## Description of the task:
Everything from the first line of the data through the line with "IC1 pin P1.2: VS -> none" is to be echoed exactly, minus the pictures.

## Excerpted records:
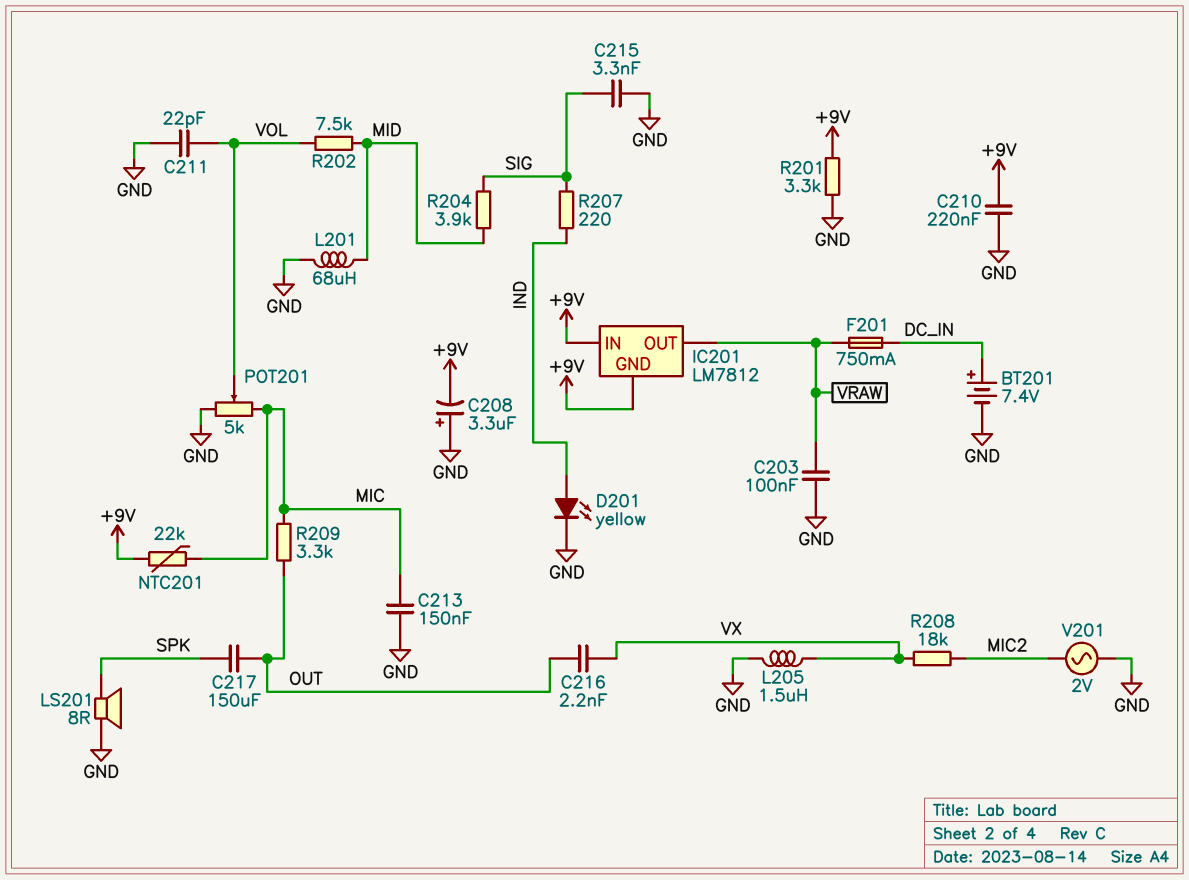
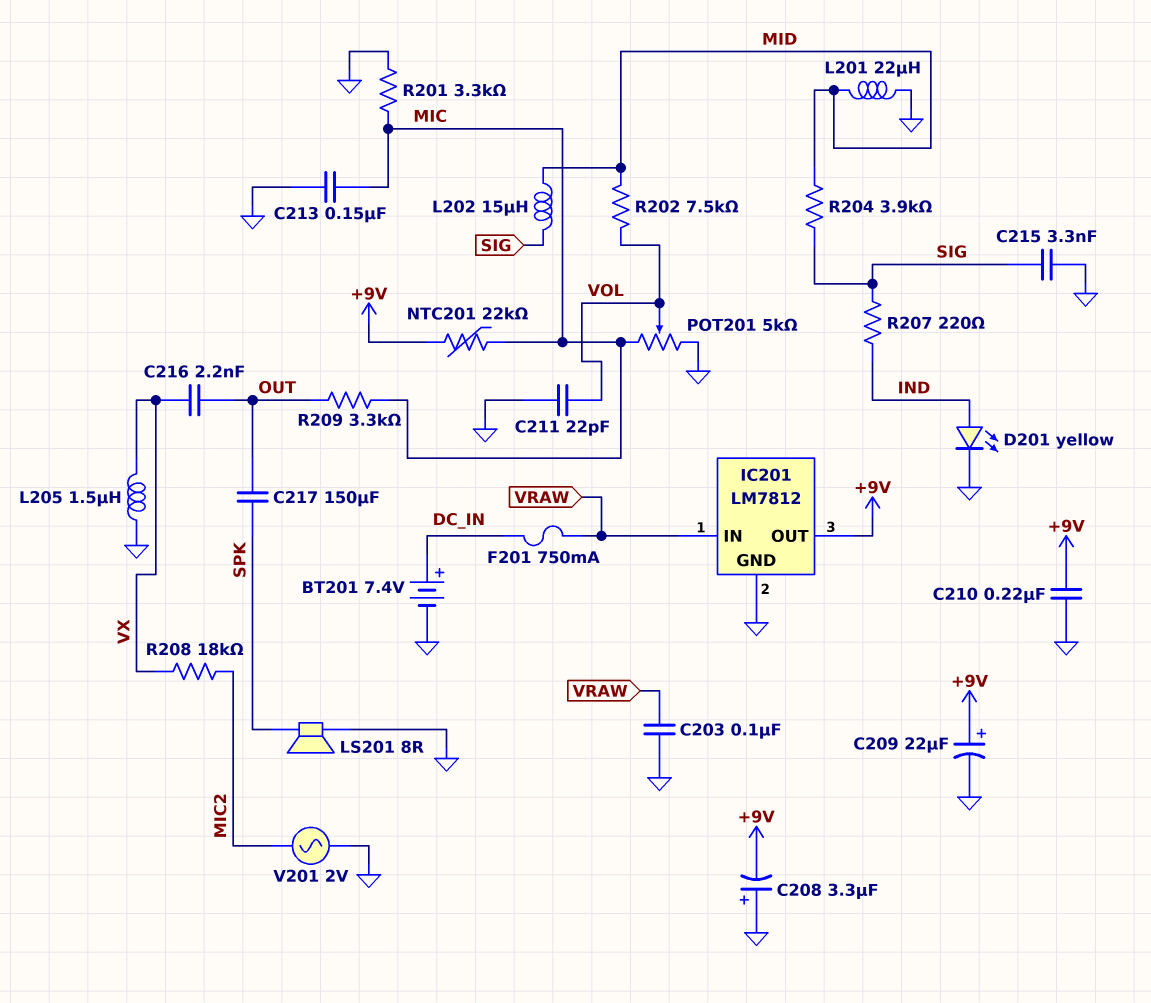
C209: none -> 22uF (plus +9V, minus GND)
IC201 pin GND: +9V -> GND
IC201 pin IN: +9V -> VRAW
IC201 pin OUT: VRAW -> +9V
L201: 68uH (GND, MID) -> 22uH (GND, MID)
L202: none -> 15uH (MID, SIG)
R201: 3.3k (+9V, GND) -> 3.3k (GND, MIC)

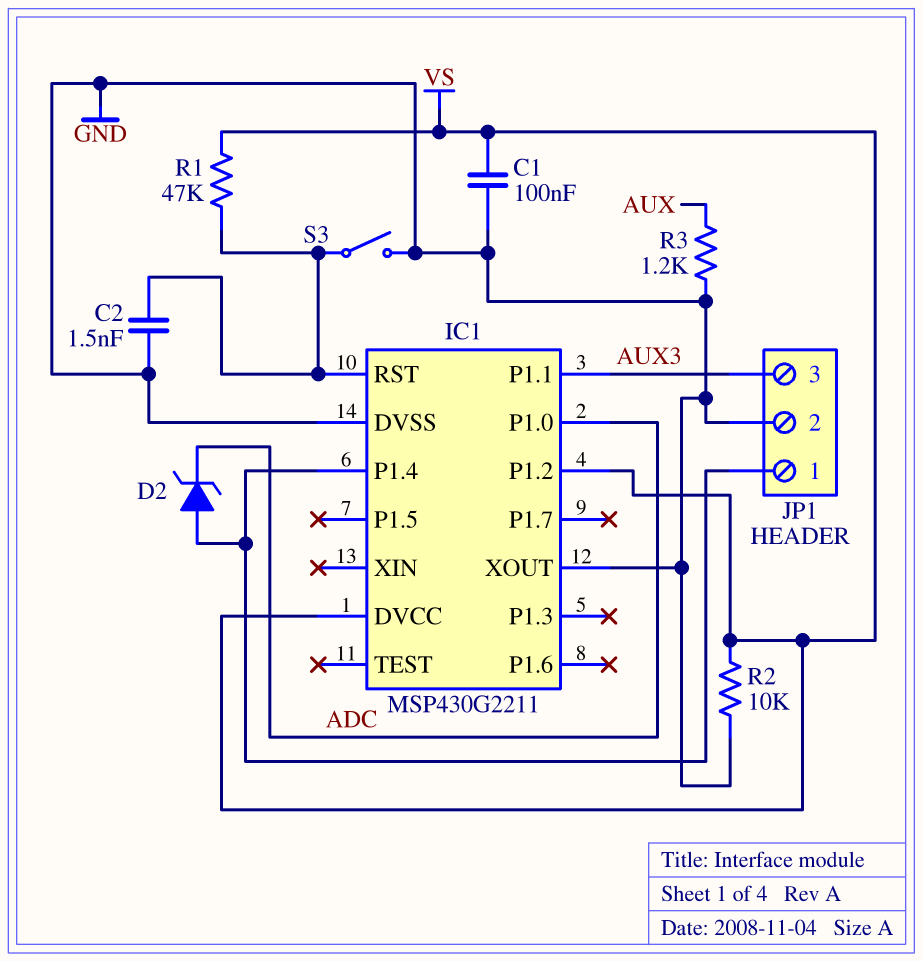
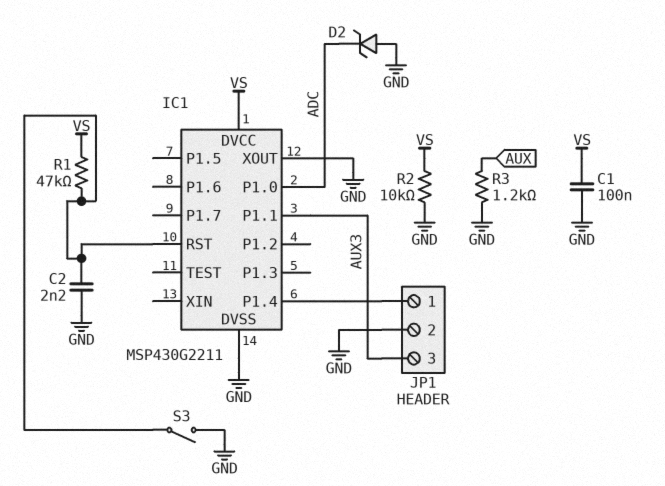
C2: 1.5nF (GND, IC1/RST) -> 2.2nF (GND, IC1/RST)
D2: zener (A IC1/P1.4, K ADC) -> zener (A GND, K ADC)
IC1 pin P1.2: VS -> none

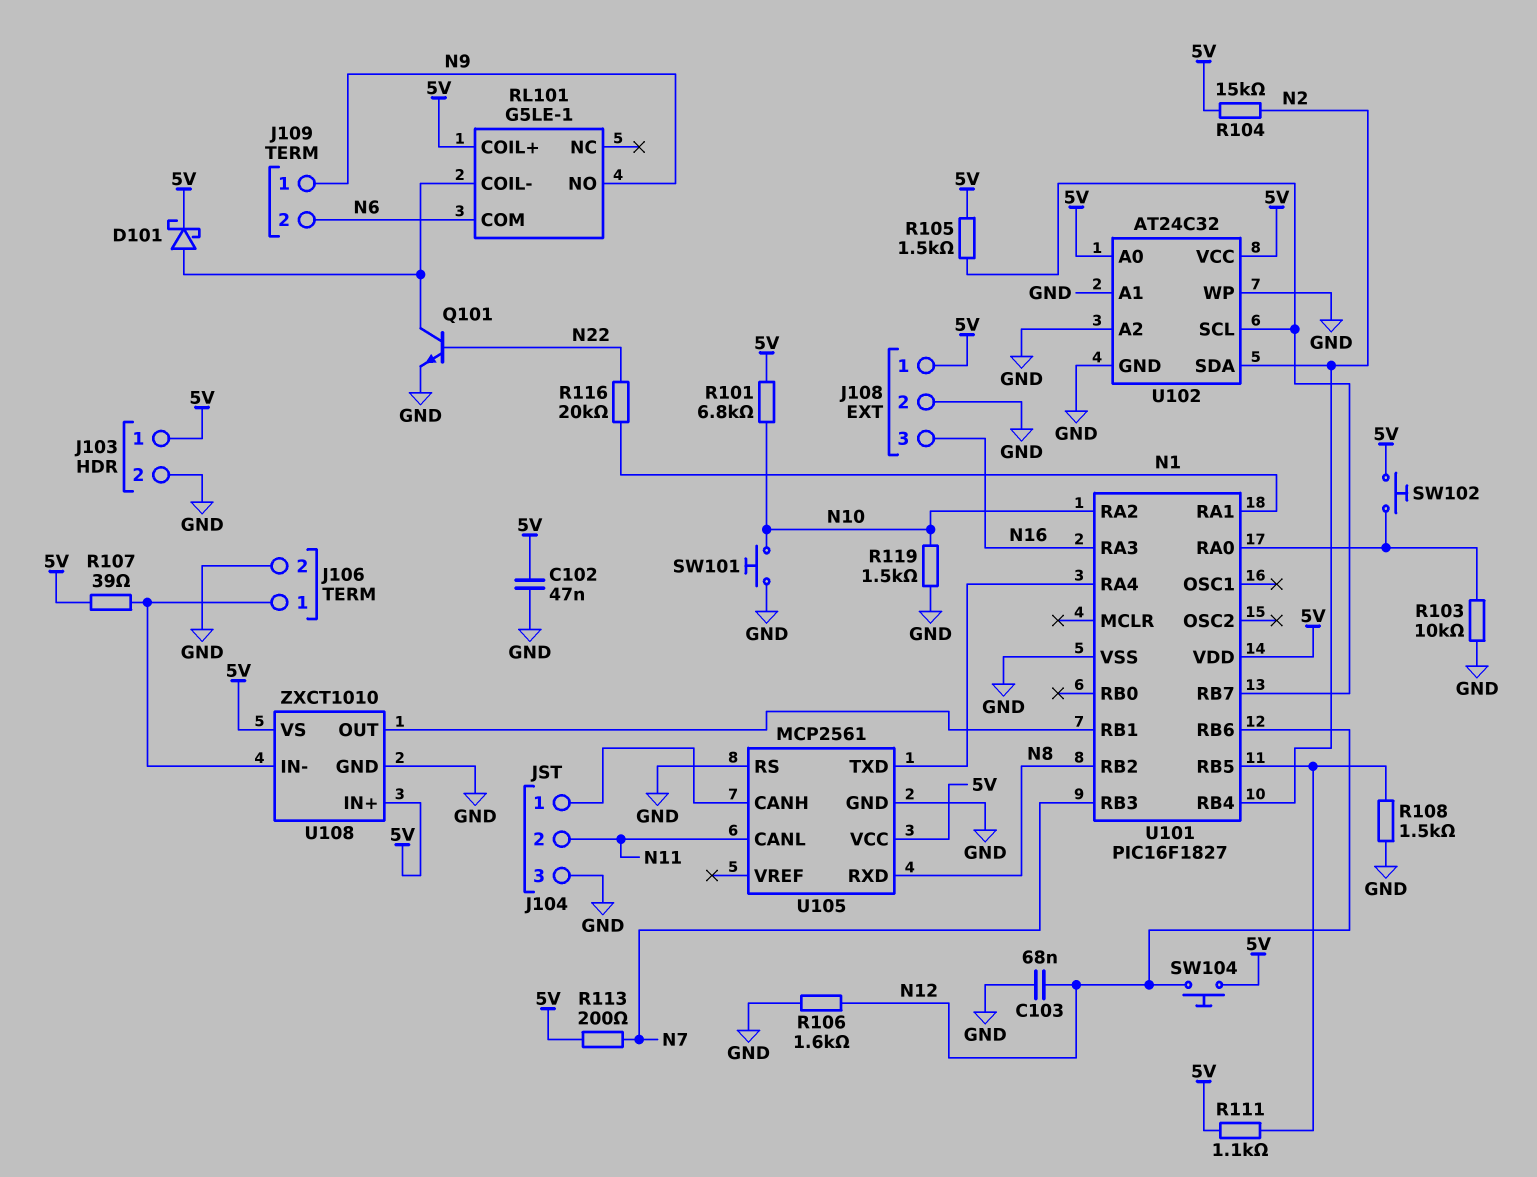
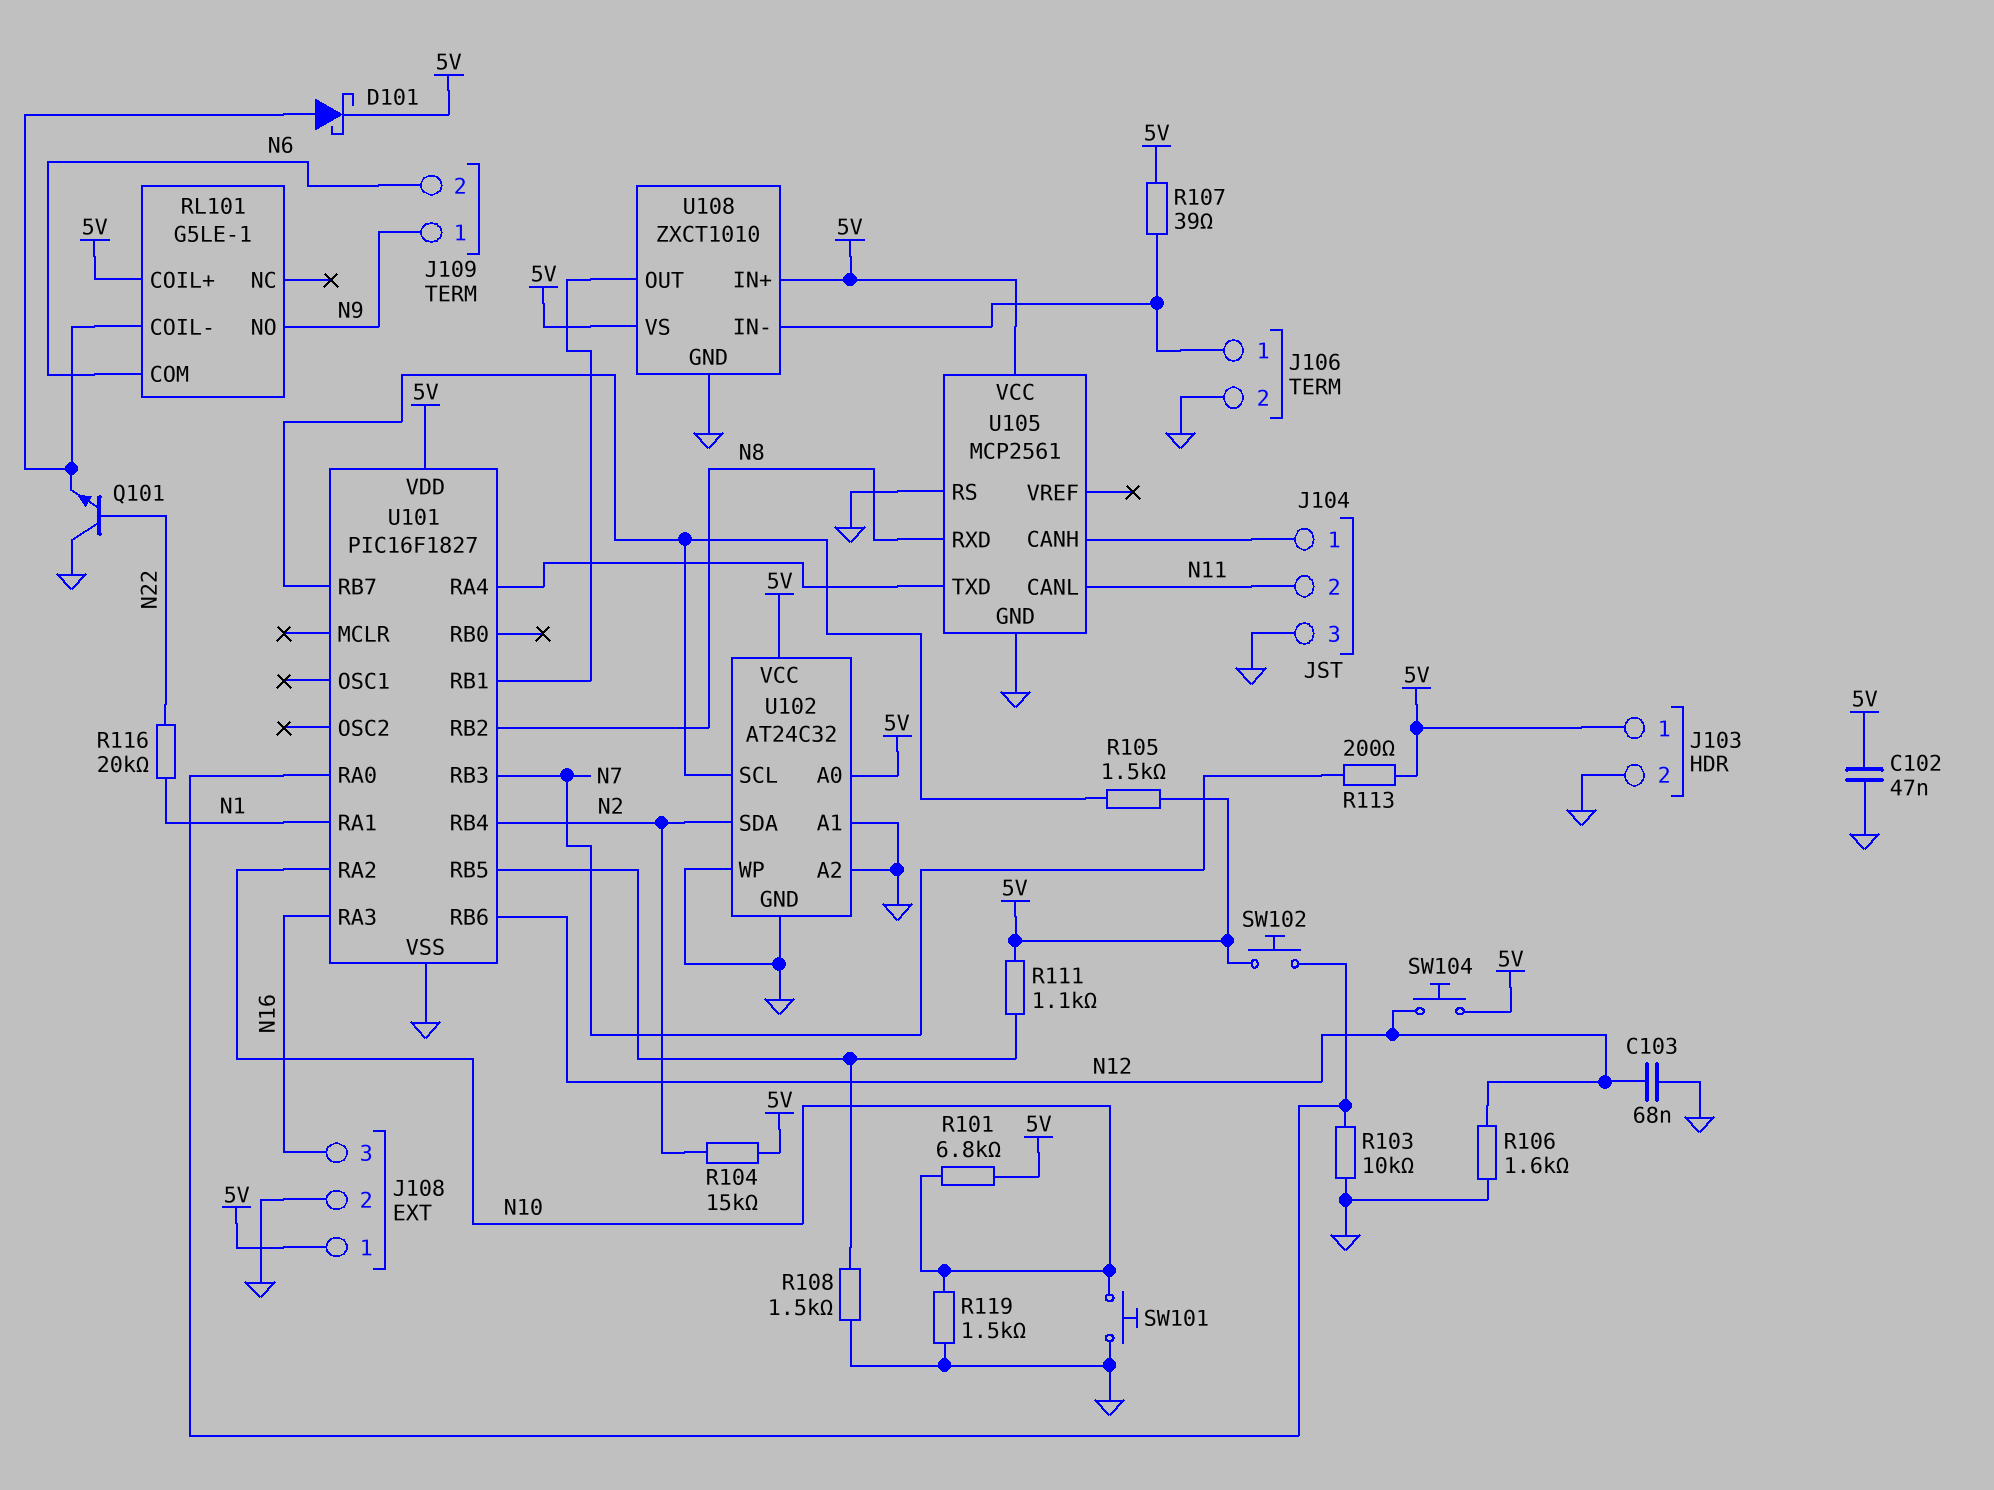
Q101: NPN (B N22, C RL101/COIL-, E GND) -> NPN (B N22, C GND, E RL101/COIL-)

## Response for this exercise:
C209: none -> 22uF (plus +9V, minus GND)
IC201 pin GND: +9V -> GND
IC201 pin IN: +9V -> VRAW
IC201 pin OUT: VRAW -> +9V
L201: 68uH (GND, MID) -> 22uH (GND, MID)
L202: none -> 15uH (MID, SIG)
R201: 3.3k (+9V, GND) -> 3.3k (GND, MIC)

C2: 1.5nF (GND, IC1/RST) -> 2.2nF (GND, IC1/RST)
D2: zener (A IC1/P1.4, K ADC) -> zener (A GND, K ADC)
IC1 pin P1.2: VS -> none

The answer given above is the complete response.